## About this task
Pictures in the records are to be excluded from an otherwise exact copy.

[Before and after images]
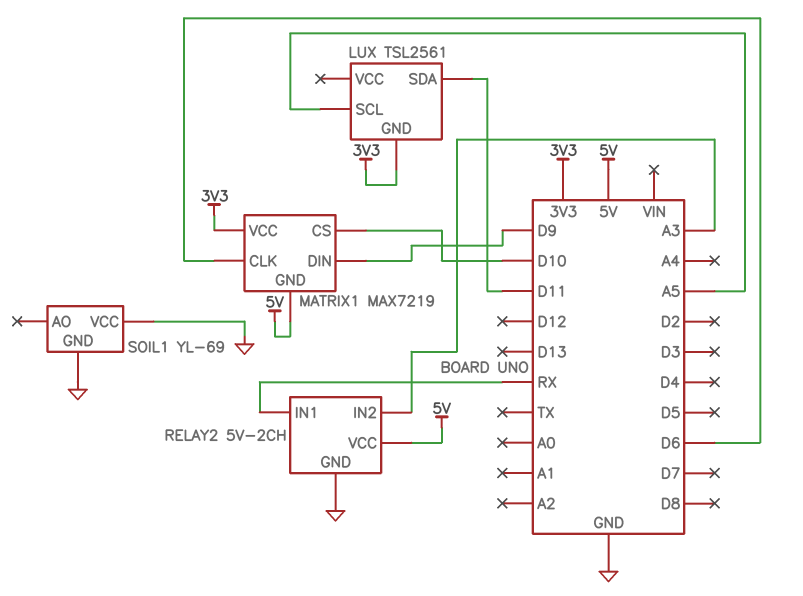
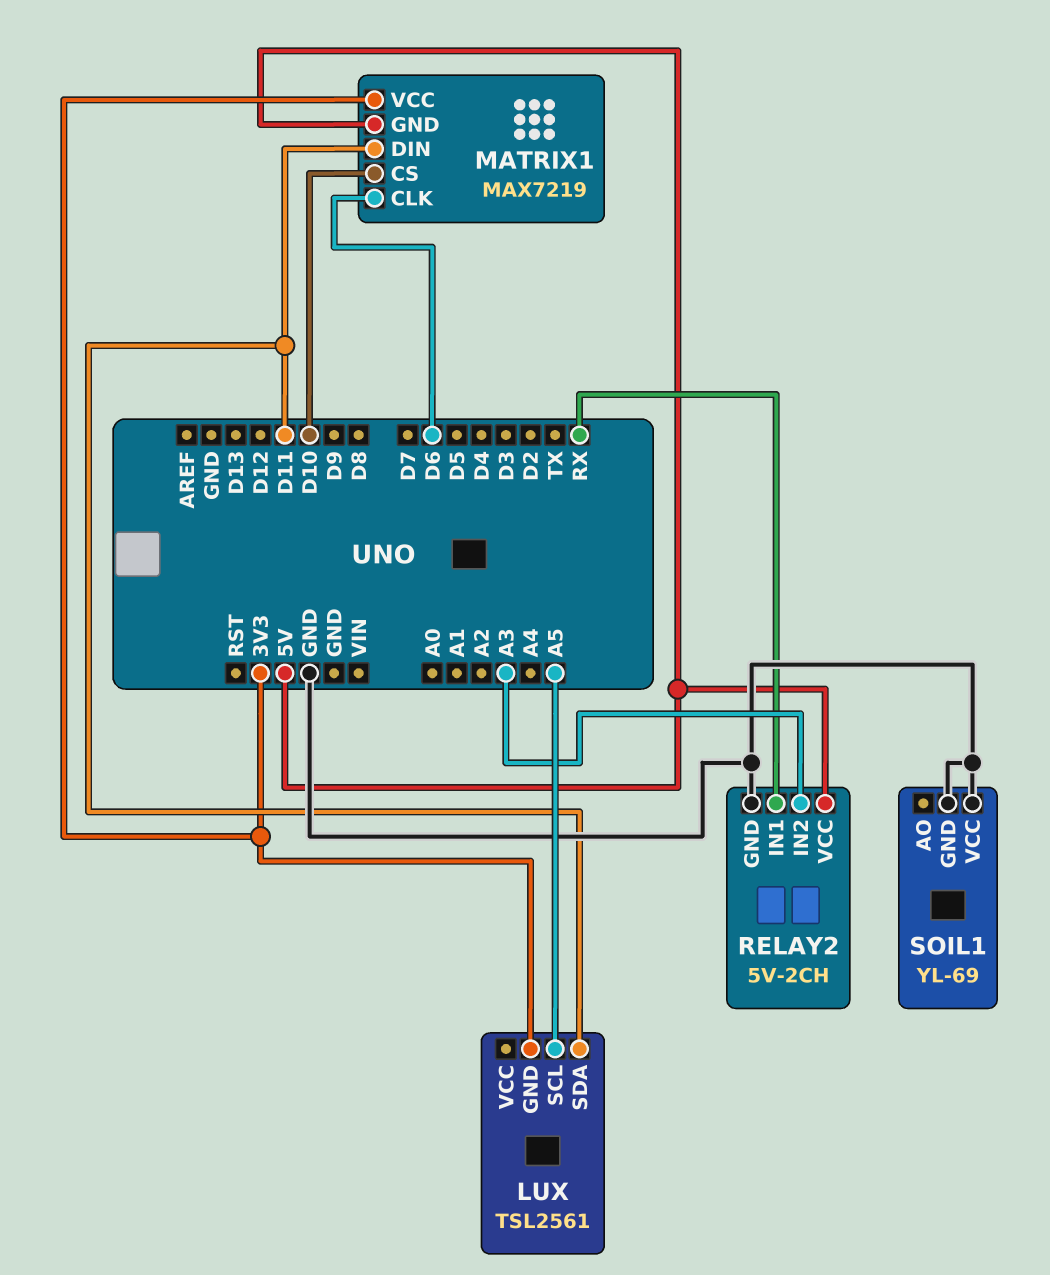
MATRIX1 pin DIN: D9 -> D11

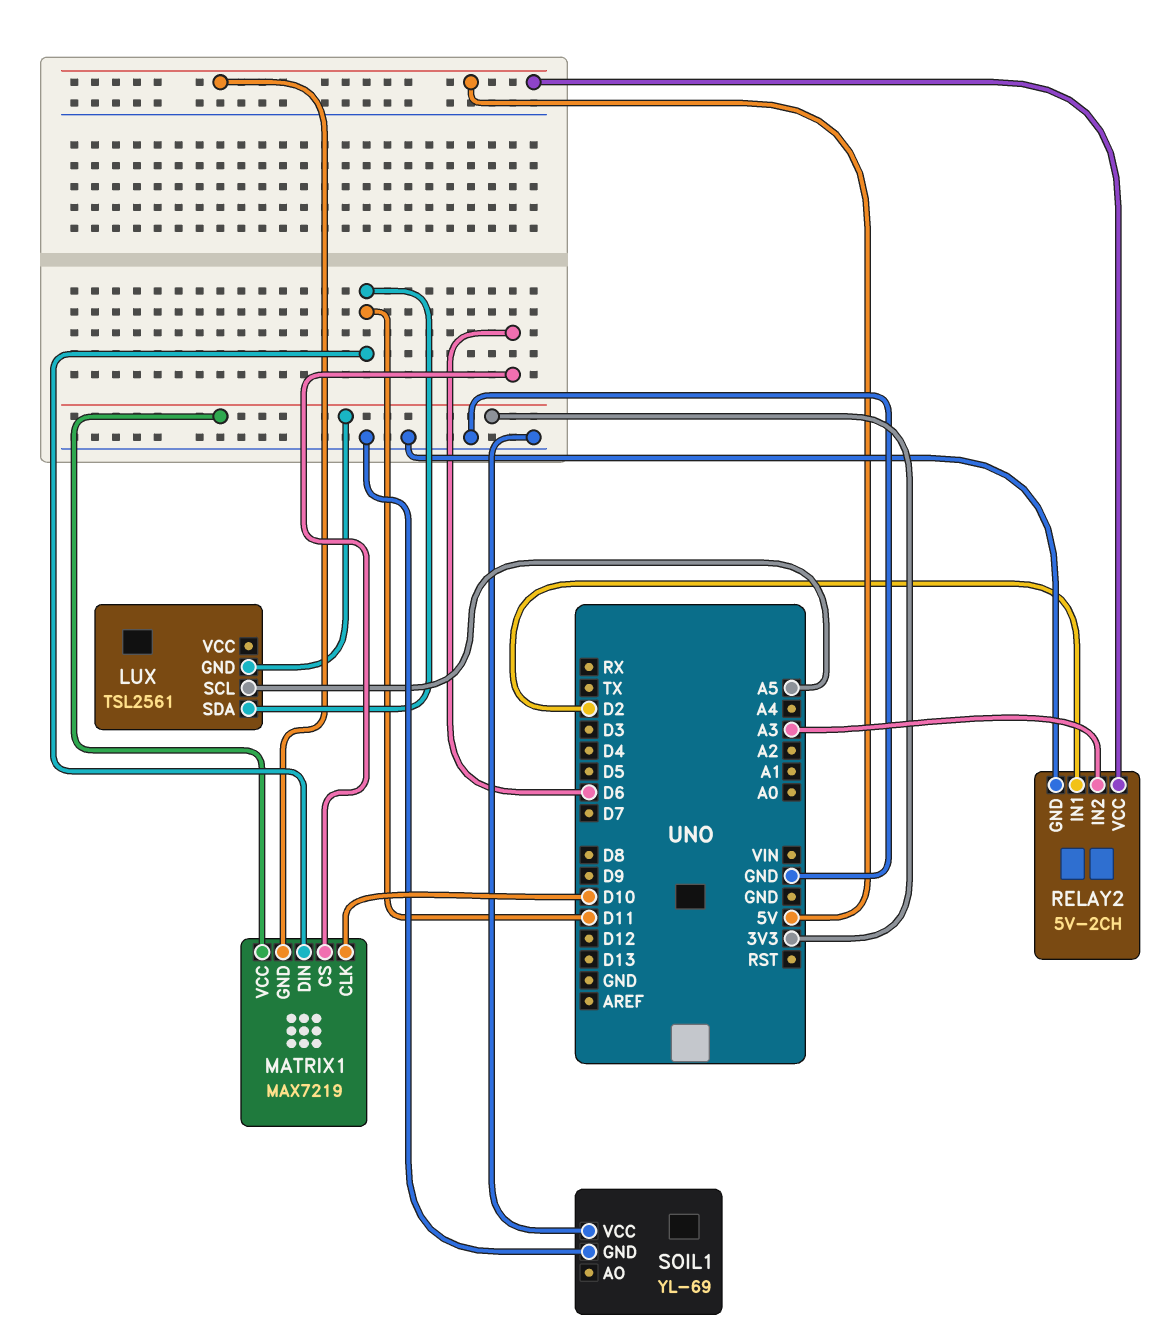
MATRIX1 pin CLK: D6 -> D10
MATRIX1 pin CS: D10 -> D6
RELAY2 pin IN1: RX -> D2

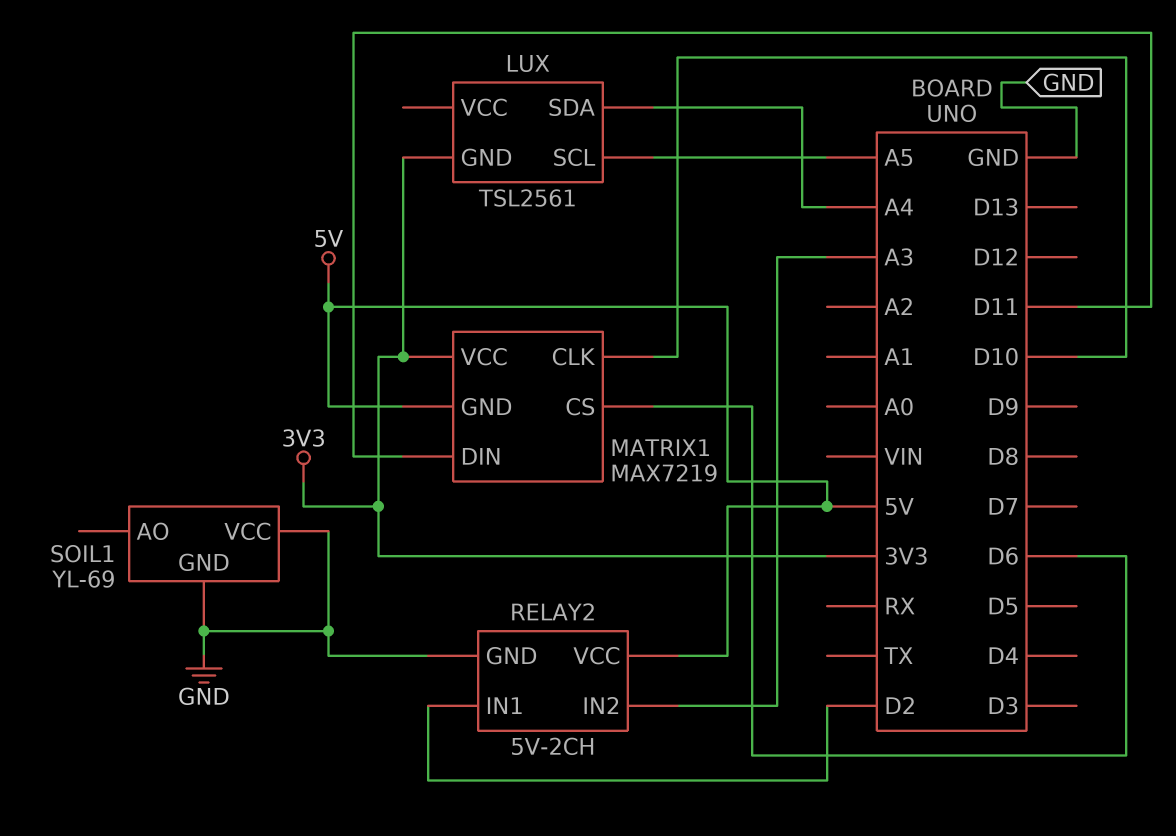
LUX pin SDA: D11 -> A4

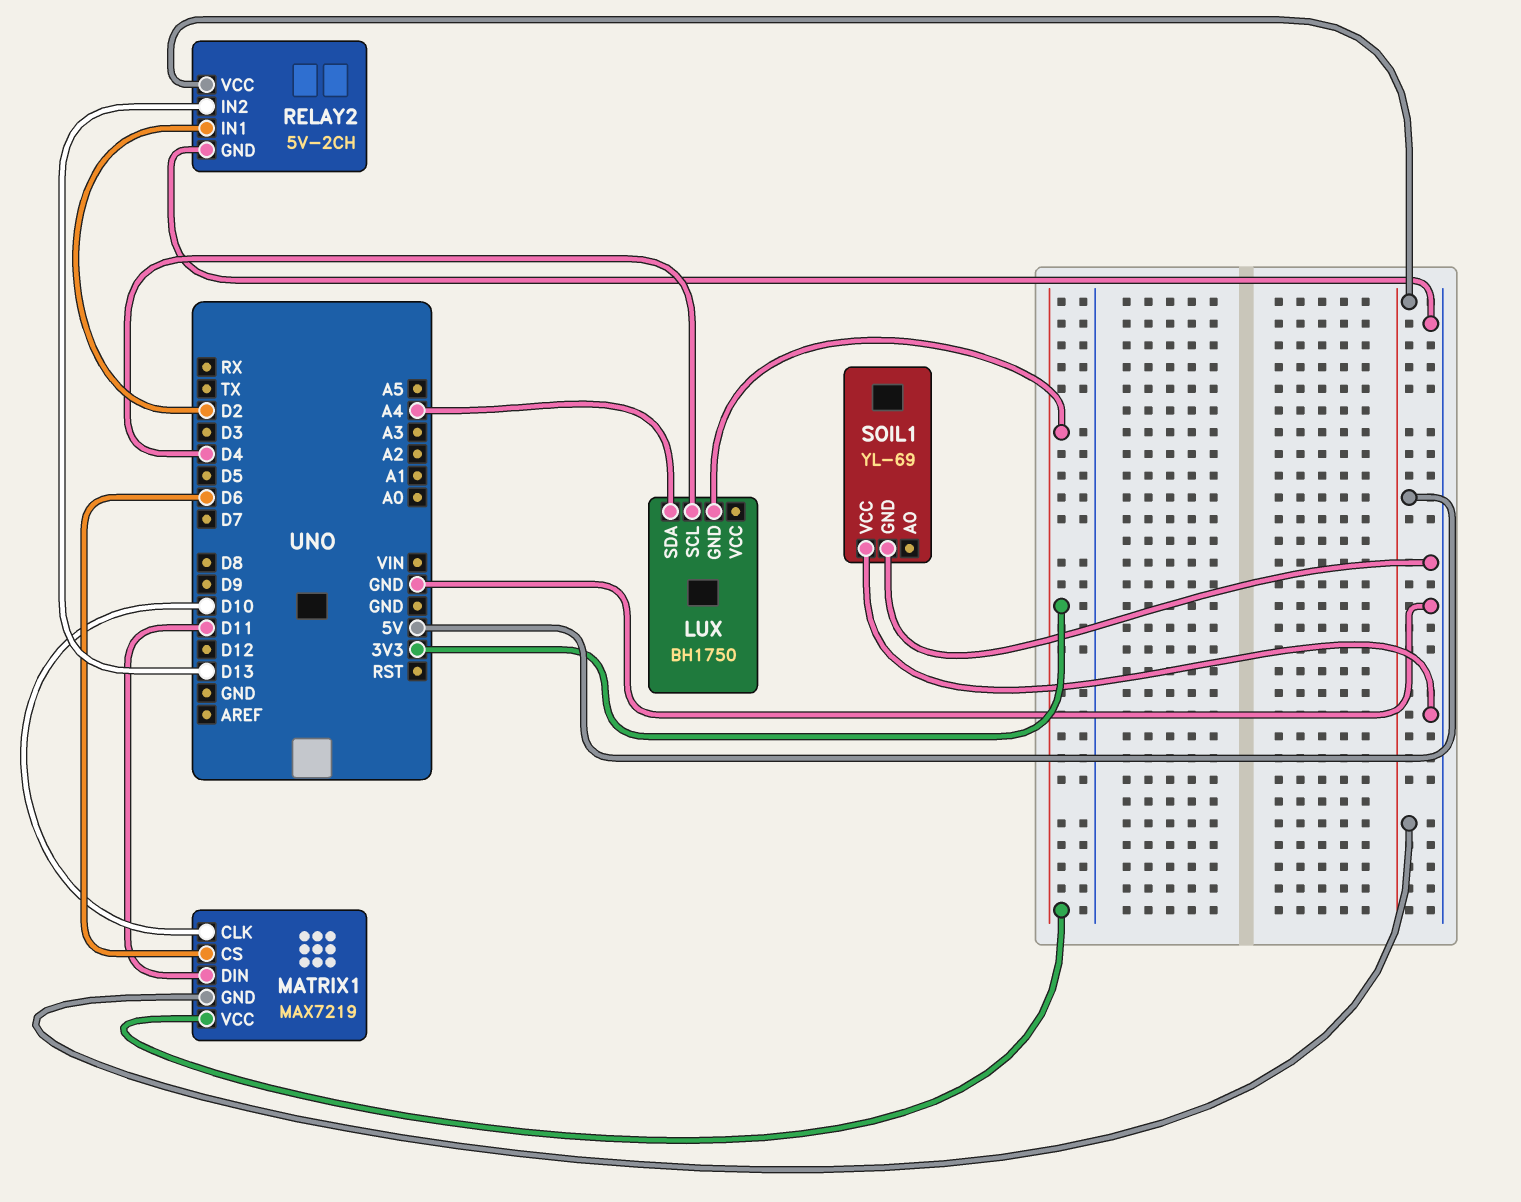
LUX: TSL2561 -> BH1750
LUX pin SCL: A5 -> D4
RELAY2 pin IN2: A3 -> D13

## Solution to this task
MATRIX1 pin DIN: D9 -> D11

MATRIX1 pin CLK: D6 -> D10
MATRIX1 pin CS: D10 -> D6
RELAY2 pin IN1: RX -> D2

LUX pin SDA: D11 -> A4

LUX: TSL2561 -> BH1750
LUX pin SCL: A5 -> D4
RELAY2 pin IN2: A3 -> D13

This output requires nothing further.